## REQUIREMENT
Please rewrite the listing below, swapping every "noon" for "dusk" and leaving the rest unchanged.
— start DATA ROWS —
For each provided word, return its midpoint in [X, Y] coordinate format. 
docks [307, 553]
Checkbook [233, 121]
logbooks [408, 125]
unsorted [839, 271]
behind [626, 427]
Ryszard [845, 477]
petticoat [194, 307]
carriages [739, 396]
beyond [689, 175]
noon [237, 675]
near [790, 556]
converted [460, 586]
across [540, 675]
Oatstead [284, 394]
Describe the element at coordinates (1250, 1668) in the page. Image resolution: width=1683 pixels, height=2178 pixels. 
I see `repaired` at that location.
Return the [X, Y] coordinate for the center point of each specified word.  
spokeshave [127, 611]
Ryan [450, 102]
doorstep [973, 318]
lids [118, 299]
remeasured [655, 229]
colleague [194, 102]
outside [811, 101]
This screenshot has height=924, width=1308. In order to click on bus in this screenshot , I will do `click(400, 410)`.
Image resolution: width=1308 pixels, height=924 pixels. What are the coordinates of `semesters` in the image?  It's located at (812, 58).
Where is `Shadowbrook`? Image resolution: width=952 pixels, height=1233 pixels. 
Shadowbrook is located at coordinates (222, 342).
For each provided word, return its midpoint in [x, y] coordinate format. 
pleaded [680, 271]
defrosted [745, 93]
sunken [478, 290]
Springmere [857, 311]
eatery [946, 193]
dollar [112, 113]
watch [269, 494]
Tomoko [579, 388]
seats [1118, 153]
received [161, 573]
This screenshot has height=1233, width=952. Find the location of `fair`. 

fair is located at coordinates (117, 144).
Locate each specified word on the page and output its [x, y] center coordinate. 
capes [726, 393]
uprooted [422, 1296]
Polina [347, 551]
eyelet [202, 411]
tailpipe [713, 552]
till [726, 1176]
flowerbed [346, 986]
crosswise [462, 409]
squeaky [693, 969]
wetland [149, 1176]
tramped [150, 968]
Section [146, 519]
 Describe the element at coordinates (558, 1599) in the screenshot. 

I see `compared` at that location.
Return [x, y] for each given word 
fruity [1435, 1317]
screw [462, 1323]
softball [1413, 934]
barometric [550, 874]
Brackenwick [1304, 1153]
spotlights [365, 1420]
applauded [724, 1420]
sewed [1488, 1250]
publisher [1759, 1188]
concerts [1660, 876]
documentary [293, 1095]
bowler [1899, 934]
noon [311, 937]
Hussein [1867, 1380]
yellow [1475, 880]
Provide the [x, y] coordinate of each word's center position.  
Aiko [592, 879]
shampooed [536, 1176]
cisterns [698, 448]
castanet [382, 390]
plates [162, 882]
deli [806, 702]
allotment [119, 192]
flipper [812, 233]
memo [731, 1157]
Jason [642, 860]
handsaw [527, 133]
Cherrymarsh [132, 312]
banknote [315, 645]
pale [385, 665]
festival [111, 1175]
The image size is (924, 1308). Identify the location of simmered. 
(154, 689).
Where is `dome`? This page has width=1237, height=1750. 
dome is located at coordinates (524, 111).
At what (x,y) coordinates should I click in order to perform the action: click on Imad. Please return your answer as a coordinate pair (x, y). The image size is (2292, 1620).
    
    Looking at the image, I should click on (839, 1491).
— end DATA ROWS —
## ANSWER TO THIS TASK
For each provided word, return its midpoint in [X, Y] coordinate format. 
docks [307, 553]
Checkbook [233, 121]
logbooks [408, 125]
unsorted [839, 271]
behind [626, 427]
Ryszard [845, 477]
petticoat [194, 307]
carriages [739, 396]
beyond [689, 175]
dusk [237, 675]
near [790, 556]
converted [460, 586]
across [540, 675]
Oatstead [284, 394]
Describe the element at coordinates (1250, 1668) in the page. Image resolution: width=1683 pixels, height=2178 pixels. 
I see `repaired` at that location.
Return the [X, Y] coordinate for the center point of each specified word.  
spokeshave [127, 611]
Ryan [450, 102]
doorstep [973, 318]
lids [118, 299]
remeasured [655, 229]
colleague [194, 102]
outside [811, 101]
This screenshot has height=924, width=1308. In order to click on bus in this screenshot , I will do `click(400, 410)`.
Image resolution: width=1308 pixels, height=924 pixels. What are the coordinates of `semesters` in the image?  It's located at (812, 58).
Where is `Shadowbrook`? Image resolution: width=952 pixels, height=1233 pixels. 
Shadowbrook is located at coordinates (222, 342).
For each provided word, return its midpoint in [x, y] coordinate format. 
pleaded [680, 271]
defrosted [745, 93]
sunken [478, 290]
Springmere [857, 311]
eatery [946, 193]
dollar [112, 113]
watch [269, 494]
Tomoko [579, 388]
seats [1118, 153]
received [161, 573]
This screenshot has height=1233, width=952. Find the location of `fair`. 

fair is located at coordinates (117, 144).
Locate each specified word on the page and output its [x, y] center coordinate. 
capes [726, 393]
uprooted [422, 1296]
Polina [347, 551]
eyelet [202, 411]
tailpipe [713, 552]
till [726, 1176]
flowerbed [346, 986]
crosswise [462, 409]
squeaky [693, 969]
wetland [149, 1176]
tramped [150, 968]
Section [146, 519]
 Describe the element at coordinates (558, 1599) in the screenshot. 

I see `compared` at that location.
Return [x, y] for each given word 
fruity [1435, 1317]
screw [462, 1323]
softball [1413, 934]
barometric [550, 874]
Brackenwick [1304, 1153]
spotlights [365, 1420]
applauded [724, 1420]
sewed [1488, 1250]
publisher [1759, 1188]
concerts [1660, 876]
documentary [293, 1095]
bowler [1899, 934]
dusk [311, 937]
Hussein [1867, 1380]
yellow [1475, 880]
Provide the [x, y] coordinate of each word's center position.  
Aiko [592, 879]
shampooed [536, 1176]
cisterns [698, 448]
castanet [382, 390]
plates [162, 882]
deli [806, 702]
allotment [119, 192]
flipper [812, 233]
memo [731, 1157]
Jason [642, 860]
handsaw [527, 133]
Cherrymarsh [132, 312]
banknote [315, 645]
pale [385, 665]
festival [111, 1175]
The image size is (924, 1308). Identify the location of simmered. 
(154, 689).
Where is `dome`? This page has width=1237, height=1750. 
dome is located at coordinates (524, 111).
At what (x,y) coordinates should I click in order to perform the action: click on Imad. Please return your answer as a coordinate pair (x, y). The image size is (2292, 1620).
    
    Looking at the image, I should click on (839, 1491).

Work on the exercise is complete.